When copying the records below, omit any image and print everything else exactly.

"""

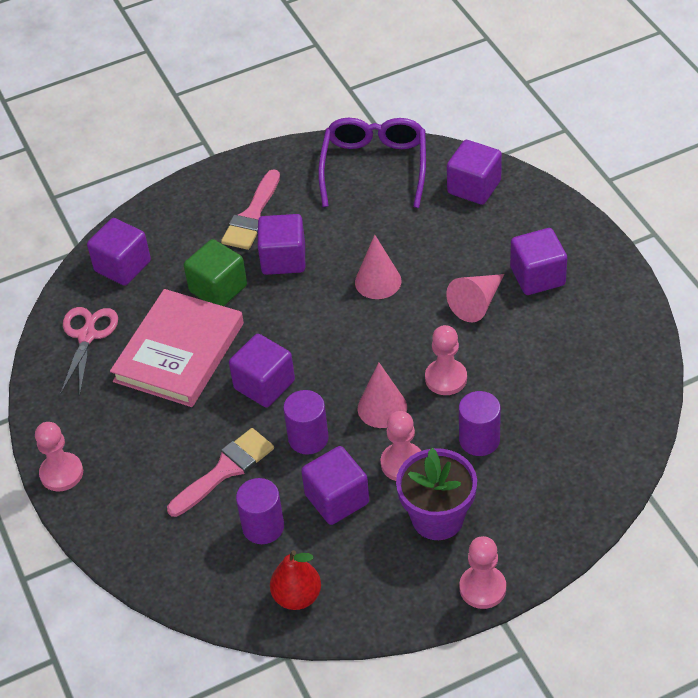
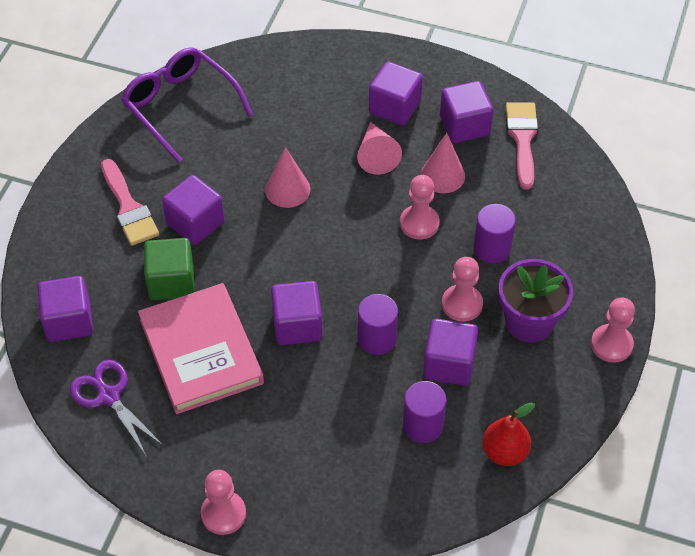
camera: 50 degrees left, 5 degrees up
(87, 335) = (108, 396): pink scissors -> purple scissors
(225, 470) = (346, 408): pink brush -> pink brush (522, 139)
(382, 408) = (401, 277): pink cone -> pink cone (442, 175)
(474, 187) = (273, 73): purple cube -> purple cube (464, 126)

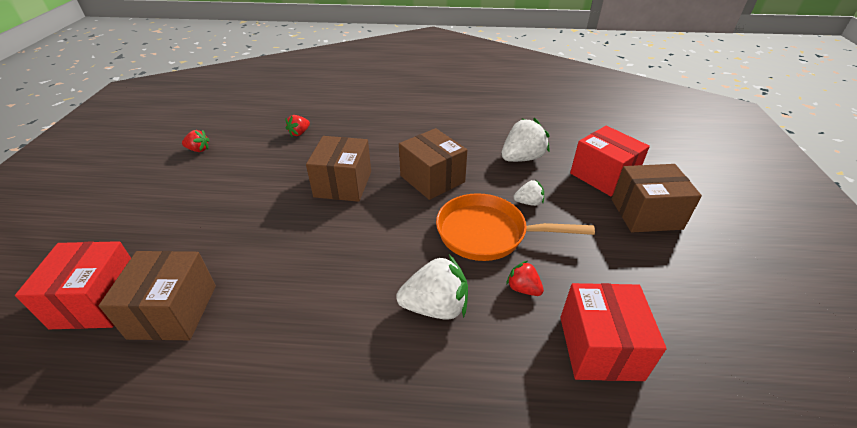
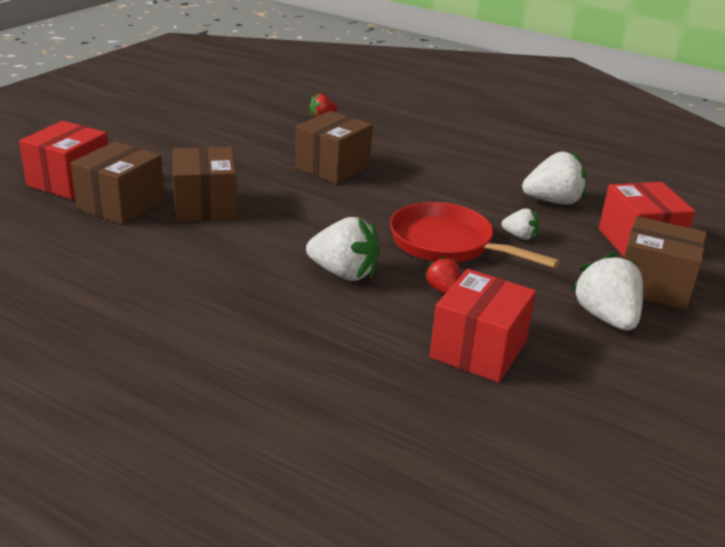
camera: 25 degrees right, 10 degrees down
(198, 150) = (214, 105): red strawberry -> none
(432, 179) = (430, 189): brown box -> brown box (205, 206)
(487, 233) = (447, 244): orange pan -> red pan
(647, 262) = (606, 318): none -> white strawberry

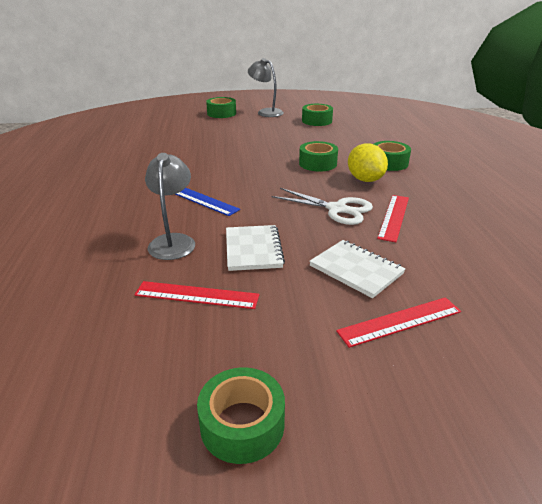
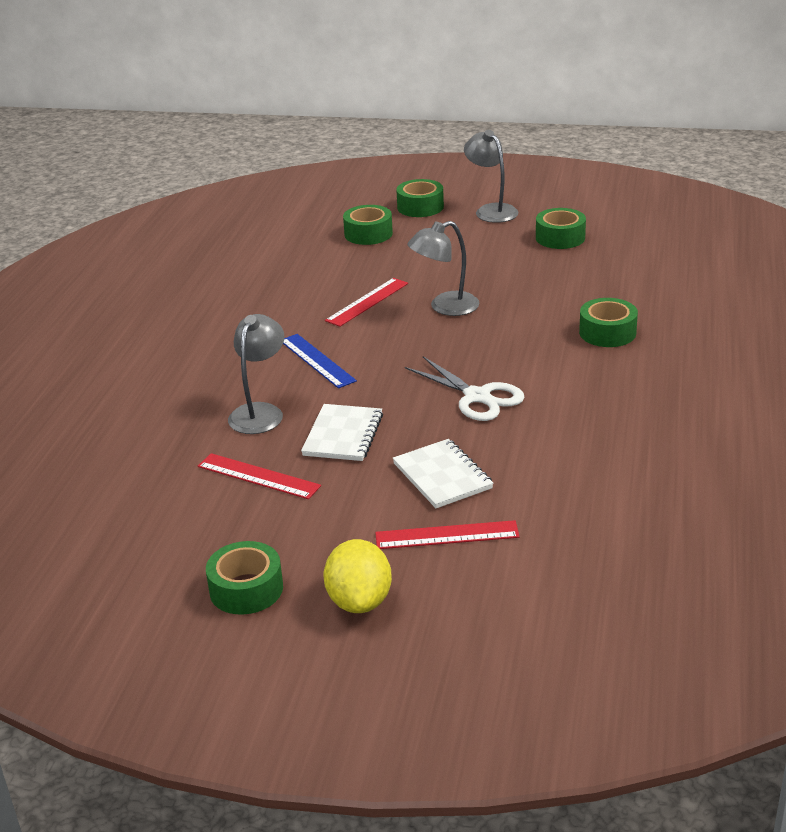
camera: 20 degrees right, 0 degrees up
(273, 159) = (445, 307): none -> grey lamp
(318, 163) = (503, 321): green tape -> green tape (368, 234)
(365, 179) = (549, 357): yellow lemon -> yellow lemon (359, 601)
(393, 217) = (541, 418): red ruler -> red ruler (367, 302)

"""

## Solution for this problem
camera: 50 degrees left, 5 degrees up
(87, 335) = (108, 396): pink scissors -> purple scissors
(225, 470) = (346, 408): pink brush -> pink brush (522, 139)
(382, 408) = (401, 277): pink cone -> pink cone (442, 175)
(474, 187) = (273, 73): purple cube -> purple cube (464, 126)

camera: 25 degrees right, 10 degrees down
(198, 150) = (214, 105): red strawberry -> none
(432, 179) = (430, 189): brown box -> brown box (205, 206)
(487, 233) = (447, 244): orange pan -> red pan
(647, 262) = (606, 318): none -> white strawberry

camera: 20 degrees right, 0 degrees up
(273, 159) = (445, 307): none -> grey lamp
(318, 163) = (503, 321): green tape -> green tape (368, 234)
(365, 179) = (549, 357): yellow lemon -> yellow lemon (359, 601)
(393, 217) = (541, 418): red ruler -> red ruler (367, 302)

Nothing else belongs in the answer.